**YOUR ASSIGNMENT**
Could you print every record exactly as it stands?

------

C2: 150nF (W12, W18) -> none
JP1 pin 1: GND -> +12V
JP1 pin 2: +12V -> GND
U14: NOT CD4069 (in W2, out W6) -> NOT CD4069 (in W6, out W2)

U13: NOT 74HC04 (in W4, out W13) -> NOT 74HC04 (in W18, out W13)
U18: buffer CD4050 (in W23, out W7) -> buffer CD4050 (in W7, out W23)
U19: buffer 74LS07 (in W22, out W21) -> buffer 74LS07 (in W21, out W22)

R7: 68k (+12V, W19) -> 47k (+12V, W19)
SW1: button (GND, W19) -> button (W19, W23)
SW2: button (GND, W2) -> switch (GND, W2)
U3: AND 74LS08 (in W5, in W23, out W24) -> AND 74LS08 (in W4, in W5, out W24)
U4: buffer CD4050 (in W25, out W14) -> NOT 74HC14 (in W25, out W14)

------

**OUTPUT BELOW**
C2: 150nF (W12, W18) -> none
JP1 pin 1: GND -> +12V
JP1 pin 2: +12V -> GND
U14: NOT CD4069 (in W2, out W6) -> NOT CD4069 (in W6, out W2)

U13: NOT 74HC04 (in W4, out W13) -> NOT 74HC04 (in W18, out W13)
U18: buffer CD4050 (in W23, out W7) -> buffer CD4050 (in W7, out W23)
U19: buffer 74LS07 (in W22, out W21) -> buffer 74LS07 (in W21, out W22)

R7: 68k (+12V, W19) -> 47k (+12V, W19)
SW1: button (GND, W19) -> button (W19, W23)
SW2: button (GND, W2) -> switch (GND, W2)
U3: AND 74LS08 (in W5, in W23, out W24) -> AND 74LS08 (in W4, in W5, out W24)
U4: buffer CD4050 (in W25, out W14) -> NOT 74HC14 (in W25, out W14)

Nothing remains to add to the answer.